Change detection outputs:
────────────────────

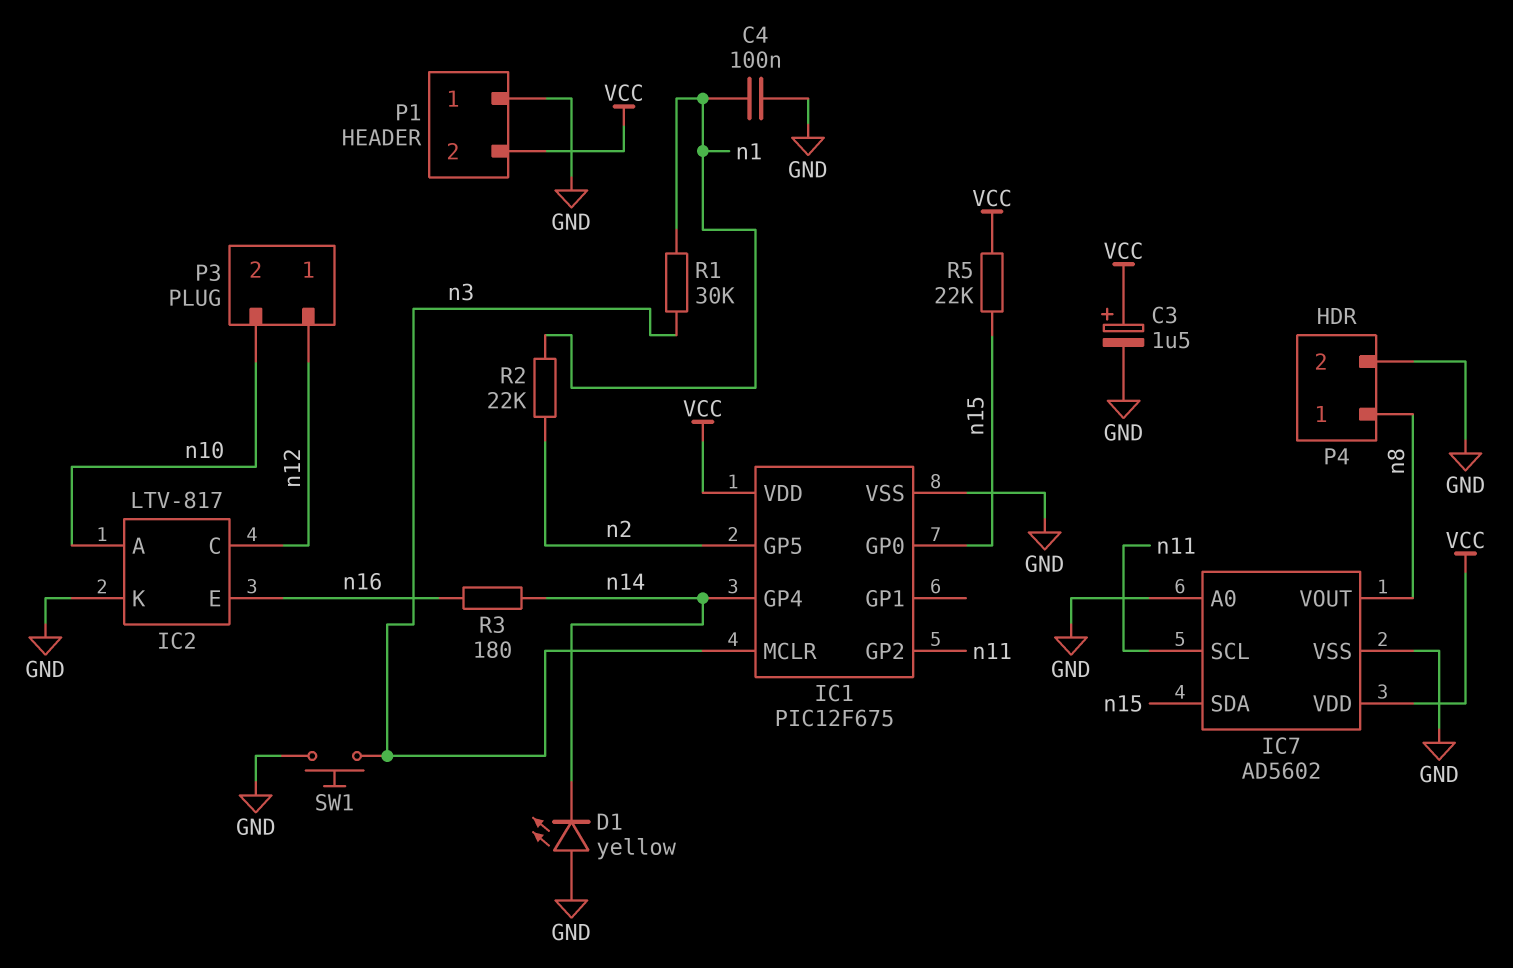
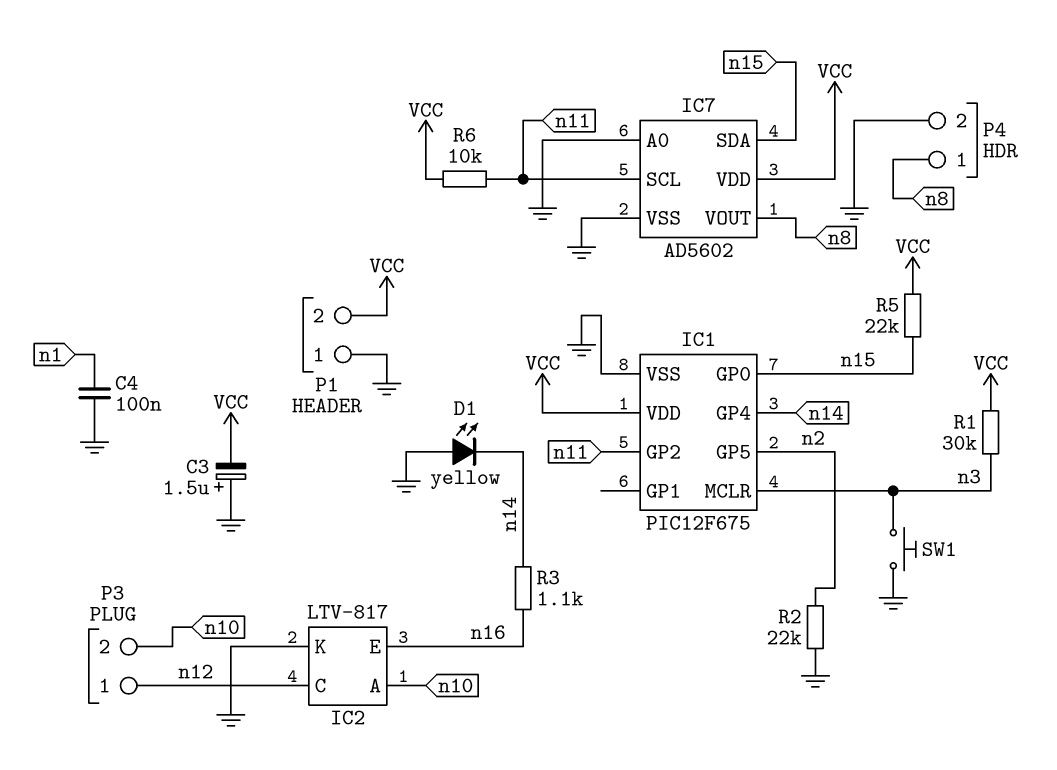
C3: 1.5uF (plus VCC, minus GND) -> 1.5uF (plus GND, minus VCC)
R1: 30k (n1, n3) -> 30k (VCC, n3)
R2: 22k (n1, n2) -> 22k (GND, n2)
R3: 180 (n14, n16) -> 1.1k (n14, n16)
R6: none -> 10k (VCC, n11)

────────────────────

## What the exercise asks
All the data above is to be transcribed exactly, with no pictures included.

## Reply to the task
C3: 1.5uF (plus VCC, minus GND) -> 1.5uF (plus GND, minus VCC)
R1: 30k (n1, n3) -> 30k (VCC, n3)
R2: 22k (n1, n2) -> 22k (GND, n2)
R3: 180 (n14, n16) -> 1.1k (n14, n16)
R6: none -> 10k (VCC, n11)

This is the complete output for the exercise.